(Data records begins)

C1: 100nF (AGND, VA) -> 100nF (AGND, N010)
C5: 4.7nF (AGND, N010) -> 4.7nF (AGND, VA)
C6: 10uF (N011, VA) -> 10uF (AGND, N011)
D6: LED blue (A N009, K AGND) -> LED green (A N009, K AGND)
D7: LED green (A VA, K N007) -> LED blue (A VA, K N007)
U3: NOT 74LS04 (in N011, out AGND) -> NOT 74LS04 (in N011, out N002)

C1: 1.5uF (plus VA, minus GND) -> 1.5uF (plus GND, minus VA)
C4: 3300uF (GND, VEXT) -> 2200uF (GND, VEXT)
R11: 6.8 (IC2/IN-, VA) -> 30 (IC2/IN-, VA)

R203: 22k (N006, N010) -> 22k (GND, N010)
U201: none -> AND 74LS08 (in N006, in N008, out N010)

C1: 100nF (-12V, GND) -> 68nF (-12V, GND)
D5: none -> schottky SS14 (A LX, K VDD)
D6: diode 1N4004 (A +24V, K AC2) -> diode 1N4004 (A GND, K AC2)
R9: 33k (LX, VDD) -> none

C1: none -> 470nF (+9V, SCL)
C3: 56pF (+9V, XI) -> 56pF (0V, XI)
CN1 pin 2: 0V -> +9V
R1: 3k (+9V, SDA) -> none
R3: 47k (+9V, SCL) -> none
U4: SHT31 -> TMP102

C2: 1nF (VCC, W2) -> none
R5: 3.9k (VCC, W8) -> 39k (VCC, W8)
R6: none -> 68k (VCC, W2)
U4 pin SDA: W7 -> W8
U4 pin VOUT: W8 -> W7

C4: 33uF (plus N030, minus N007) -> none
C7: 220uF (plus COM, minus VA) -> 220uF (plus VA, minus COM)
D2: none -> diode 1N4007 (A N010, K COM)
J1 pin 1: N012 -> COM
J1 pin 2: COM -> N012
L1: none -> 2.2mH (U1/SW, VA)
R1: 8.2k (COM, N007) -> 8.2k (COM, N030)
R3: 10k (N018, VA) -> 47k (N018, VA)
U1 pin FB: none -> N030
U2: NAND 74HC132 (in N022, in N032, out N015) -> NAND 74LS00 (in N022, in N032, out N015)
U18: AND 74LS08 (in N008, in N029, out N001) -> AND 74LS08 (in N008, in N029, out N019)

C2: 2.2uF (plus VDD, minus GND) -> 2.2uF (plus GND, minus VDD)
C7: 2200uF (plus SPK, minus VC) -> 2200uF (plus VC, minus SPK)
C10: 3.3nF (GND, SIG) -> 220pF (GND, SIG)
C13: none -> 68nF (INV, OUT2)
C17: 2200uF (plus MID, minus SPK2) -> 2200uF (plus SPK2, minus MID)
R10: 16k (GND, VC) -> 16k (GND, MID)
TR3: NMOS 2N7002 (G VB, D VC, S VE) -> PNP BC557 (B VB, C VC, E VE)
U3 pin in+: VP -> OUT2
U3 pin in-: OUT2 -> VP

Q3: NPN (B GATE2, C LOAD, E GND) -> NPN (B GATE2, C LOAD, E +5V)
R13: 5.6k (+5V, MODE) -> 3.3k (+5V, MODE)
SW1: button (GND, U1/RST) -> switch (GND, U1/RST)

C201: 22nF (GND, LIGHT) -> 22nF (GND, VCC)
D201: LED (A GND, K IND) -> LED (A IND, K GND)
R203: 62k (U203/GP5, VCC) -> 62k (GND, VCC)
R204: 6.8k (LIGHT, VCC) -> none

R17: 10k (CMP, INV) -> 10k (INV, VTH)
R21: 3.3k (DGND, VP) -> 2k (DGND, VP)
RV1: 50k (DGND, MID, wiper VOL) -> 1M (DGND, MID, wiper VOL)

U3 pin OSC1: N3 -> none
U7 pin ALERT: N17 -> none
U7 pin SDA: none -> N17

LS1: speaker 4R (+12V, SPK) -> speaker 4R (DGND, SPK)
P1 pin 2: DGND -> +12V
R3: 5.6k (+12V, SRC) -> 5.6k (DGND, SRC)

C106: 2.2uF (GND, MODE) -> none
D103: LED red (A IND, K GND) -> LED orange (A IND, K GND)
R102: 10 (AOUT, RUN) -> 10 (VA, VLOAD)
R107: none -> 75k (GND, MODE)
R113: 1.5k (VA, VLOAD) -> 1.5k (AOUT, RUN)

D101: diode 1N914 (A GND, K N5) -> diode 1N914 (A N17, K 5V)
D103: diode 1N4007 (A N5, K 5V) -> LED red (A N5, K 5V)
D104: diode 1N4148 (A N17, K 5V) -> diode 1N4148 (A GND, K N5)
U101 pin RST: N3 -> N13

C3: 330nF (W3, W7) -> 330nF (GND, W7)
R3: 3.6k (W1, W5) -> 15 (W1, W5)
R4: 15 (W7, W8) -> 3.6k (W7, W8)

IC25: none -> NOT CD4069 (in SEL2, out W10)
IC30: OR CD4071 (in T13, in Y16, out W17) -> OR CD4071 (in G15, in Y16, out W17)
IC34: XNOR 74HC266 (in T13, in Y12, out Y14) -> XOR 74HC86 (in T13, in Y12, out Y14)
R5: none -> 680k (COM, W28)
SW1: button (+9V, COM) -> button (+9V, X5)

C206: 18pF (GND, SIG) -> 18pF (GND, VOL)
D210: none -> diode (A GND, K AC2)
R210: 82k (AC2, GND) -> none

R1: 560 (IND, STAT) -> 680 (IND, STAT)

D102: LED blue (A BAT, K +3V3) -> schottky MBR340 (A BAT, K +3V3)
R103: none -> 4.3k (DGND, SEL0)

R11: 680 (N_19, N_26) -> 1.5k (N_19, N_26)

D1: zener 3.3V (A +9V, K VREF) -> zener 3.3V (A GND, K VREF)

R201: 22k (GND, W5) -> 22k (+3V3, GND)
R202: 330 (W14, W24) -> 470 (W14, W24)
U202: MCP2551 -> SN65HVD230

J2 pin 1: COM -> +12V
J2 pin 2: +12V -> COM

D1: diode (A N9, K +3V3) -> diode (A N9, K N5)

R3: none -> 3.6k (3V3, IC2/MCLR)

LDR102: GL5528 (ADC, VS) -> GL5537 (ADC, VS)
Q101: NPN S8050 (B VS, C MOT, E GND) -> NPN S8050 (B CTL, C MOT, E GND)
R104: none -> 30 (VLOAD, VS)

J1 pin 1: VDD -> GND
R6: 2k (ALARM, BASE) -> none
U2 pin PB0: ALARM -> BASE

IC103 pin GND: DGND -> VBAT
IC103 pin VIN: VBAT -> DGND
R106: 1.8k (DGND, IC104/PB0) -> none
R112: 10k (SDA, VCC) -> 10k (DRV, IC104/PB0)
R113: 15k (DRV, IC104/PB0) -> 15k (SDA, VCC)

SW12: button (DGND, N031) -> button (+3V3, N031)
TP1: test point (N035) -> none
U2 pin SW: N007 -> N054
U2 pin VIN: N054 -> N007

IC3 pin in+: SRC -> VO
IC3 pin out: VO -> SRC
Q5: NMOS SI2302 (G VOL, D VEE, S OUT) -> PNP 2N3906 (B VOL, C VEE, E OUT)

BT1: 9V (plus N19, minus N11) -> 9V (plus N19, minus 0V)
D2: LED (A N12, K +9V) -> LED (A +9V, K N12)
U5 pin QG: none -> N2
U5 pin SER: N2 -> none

(Data records ends)

Give all of the entries again, word for word.

# [Answer to the exercise]
C1: 100nF (AGND, VA) -> 100nF (AGND, N010)
C5: 4.7nF (AGND, N010) -> 4.7nF (AGND, VA)
C6: 10uF (N011, VA) -> 10uF (AGND, N011)
D6: LED blue (A N009, K AGND) -> LED green (A N009, K AGND)
D7: LED green (A VA, K N007) -> LED blue (A VA, K N007)
U3: NOT 74LS04 (in N011, out AGND) -> NOT 74LS04 (in N011, out N002)

C1: 1.5uF (plus VA, minus GND) -> 1.5uF (plus GND, minus VA)
C4: 3300uF (GND, VEXT) -> 2200uF (GND, VEXT)
R11: 6.8 (IC2/IN-, VA) -> 30 (IC2/IN-, VA)

R203: 22k (N006, N010) -> 22k (GND, N010)
U201: none -> AND 74LS08 (in N006, in N008, out N010)

C1: 100nF (-12V, GND) -> 68nF (-12V, GND)
D5: none -> schottky SS14 (A LX, K VDD)
D6: diode 1N4004 (A +24V, K AC2) -> diode 1N4004 (A GND, K AC2)
R9: 33k (LX, VDD) -> none

C1: none -> 470nF (+9V, SCL)
C3: 56pF (+9V, XI) -> 56pF (0V, XI)
CN1 pin 2: 0V -> +9V
R1: 3k (+9V, SDA) -> none
R3: 47k (+9V, SCL) -> none
U4: SHT31 -> TMP102

C2: 1nF (VCC, W2) -> none
R5: 3.9k (VCC, W8) -> 39k (VCC, W8)
R6: none -> 68k (VCC, W2)
U4 pin SDA: W7 -> W8
U4 pin VOUT: W8 -> W7

C4: 33uF (plus N030, minus N007) -> none
C7: 220uF (plus COM, minus VA) -> 220uF (plus VA, minus COM)
D2: none -> diode 1N4007 (A N010, K COM)
J1 pin 1: N012 -> COM
J1 pin 2: COM -> N012
L1: none -> 2.2mH (U1/SW, VA)
R1: 8.2k (COM, N007) -> 8.2k (COM, N030)
R3: 10k (N018, VA) -> 47k (N018, VA)
U1 pin FB: none -> N030
U2: NAND 74HC132 (in N022, in N032, out N015) -> NAND 74LS00 (in N022, in N032, out N015)
U18: AND 74LS08 (in N008, in N029, out N001) -> AND 74LS08 (in N008, in N029, out N019)

C2: 2.2uF (plus VDD, minus GND) -> 2.2uF (plus GND, minus VDD)
C7: 2200uF (plus SPK, minus VC) -> 2200uF (plus VC, minus SPK)
C10: 3.3nF (GND, SIG) -> 220pF (GND, SIG)
C13: none -> 68nF (INV, OUT2)
C17: 2200uF (plus MID, minus SPK2) -> 2200uF (plus SPK2, minus MID)
R10: 16k (GND, VC) -> 16k (GND, MID)
TR3: NMOS 2N7002 (G VB, D VC, S VE) -> PNP BC557 (B VB, C VC, E VE)
U3 pin in+: VP -> OUT2
U3 pin in-: OUT2 -> VP

Q3: NPN (B GATE2, C LOAD, E GND) -> NPN (B GATE2, C LOAD, E +5V)
R13: 5.6k (+5V, MODE) -> 3.3k (+5V, MODE)
SW1: button (GND, U1/RST) -> switch (GND, U1/RST)

C201: 22nF (GND, LIGHT) -> 22nF (GND, VCC)
D201: LED (A GND, K IND) -> LED (A IND, K GND)
R203: 62k (U203/GP5, VCC) -> 62k (GND, VCC)
R204: 6.8k (LIGHT, VCC) -> none

R17: 10k (CMP, INV) -> 10k (INV, VTH)
R21: 3.3k (DGND, VP) -> 2k (DGND, VP)
RV1: 50k (DGND, MID, wiper VOL) -> 1M (DGND, MID, wiper VOL)

U3 pin OSC1: N3 -> none
U7 pin ALERT: N17 -> none
U7 pin SDA: none -> N17

LS1: speaker 4R (+12V, SPK) -> speaker 4R (DGND, SPK)
P1 pin 2: DGND -> +12V
R3: 5.6k (+12V, SRC) -> 5.6k (DGND, SRC)

C106: 2.2uF (GND, MODE) -> none
D103: LED red (A IND, K GND) -> LED orange (A IND, K GND)
R102: 10 (AOUT, RUN) -> 10 (VA, VLOAD)
R107: none -> 75k (GND, MODE)
R113: 1.5k (VA, VLOAD) -> 1.5k (AOUT, RUN)

D101: diode 1N914 (A GND, K N5) -> diode 1N914 (A N17, K 5V)
D103: diode 1N4007 (A N5, K 5V) -> LED red (A N5, K 5V)
D104: diode 1N4148 (A N17, K 5V) -> diode 1N4148 (A GND, K N5)
U101 pin RST: N3 -> N13

C3: 330nF (W3, W7) -> 330nF (GND, W7)
R3: 3.6k (W1, W5) -> 15 (W1, W5)
R4: 15 (W7, W8) -> 3.6k (W7, W8)

IC25: none -> NOT CD4069 (in SEL2, out W10)
IC30: OR CD4071 (in T13, in Y16, out W17) -> OR CD4071 (in G15, in Y16, out W17)
IC34: XNOR 74HC266 (in T13, in Y12, out Y14) -> XOR 74HC86 (in T13, in Y12, out Y14)
R5: none -> 680k (COM, W28)
SW1: button (+9V, COM) -> button (+9V, X5)

C206: 18pF (GND, SIG) -> 18pF (GND, VOL)
D210: none -> diode (A GND, K AC2)
R210: 82k (AC2, GND) -> none

R1: 560 (IND, STAT) -> 680 (IND, STAT)

D102: LED blue (A BAT, K +3V3) -> schottky MBR340 (A BAT, K +3V3)
R103: none -> 4.3k (DGND, SEL0)

R11: 680 (N_19, N_26) -> 1.5k (N_19, N_26)

D1: zener 3.3V (A +9V, K VREF) -> zener 3.3V (A GND, K VREF)

R201: 22k (GND, W5) -> 22k (+3V3, GND)
R202: 330 (W14, W24) -> 470 (W14, W24)
U202: MCP2551 -> SN65HVD230

J2 pin 1: COM -> +12V
J2 pin 2: +12V -> COM

D1: diode (A N9, K +3V3) -> diode (A N9, K N5)

R3: none -> 3.6k (3V3, IC2/MCLR)

LDR102: GL5528 (ADC, VS) -> GL5537 (ADC, VS)
Q101: NPN S8050 (B VS, C MOT, E GND) -> NPN S8050 (B CTL, C MOT, E GND)
R104: none -> 30 (VLOAD, VS)

J1 pin 1: VDD -> GND
R6: 2k (ALARM, BASE) -> none
U2 pin PB0: ALARM -> BASE

IC103 pin GND: DGND -> VBAT
IC103 pin VIN: VBAT -> DGND
R106: 1.8k (DGND, IC104/PB0) -> none
R112: 10k (SDA, VCC) -> 10k (DRV, IC104/PB0)
R113: 15k (DRV, IC104/PB0) -> 15k (SDA, VCC)

SW12: button (DGND, N031) -> button (+3V3, N031)
TP1: test point (N035) -> none
U2 pin SW: N007 -> N054
U2 pin VIN: N054 -> N007

IC3 pin in+: SRC -> VO
IC3 pin out: VO -> SRC
Q5: NMOS SI2302 (G VOL, D VEE, S OUT) -> PNP 2N3906 (B VOL, C VEE, E OUT)

BT1: 9V (plus N19, minus N11) -> 9V (plus N19, minus 0V)
D2: LED (A N12, K +9V) -> LED (A +9V, K N12)
U5 pin QG: none -> N2
U5 pin SER: N2 -> none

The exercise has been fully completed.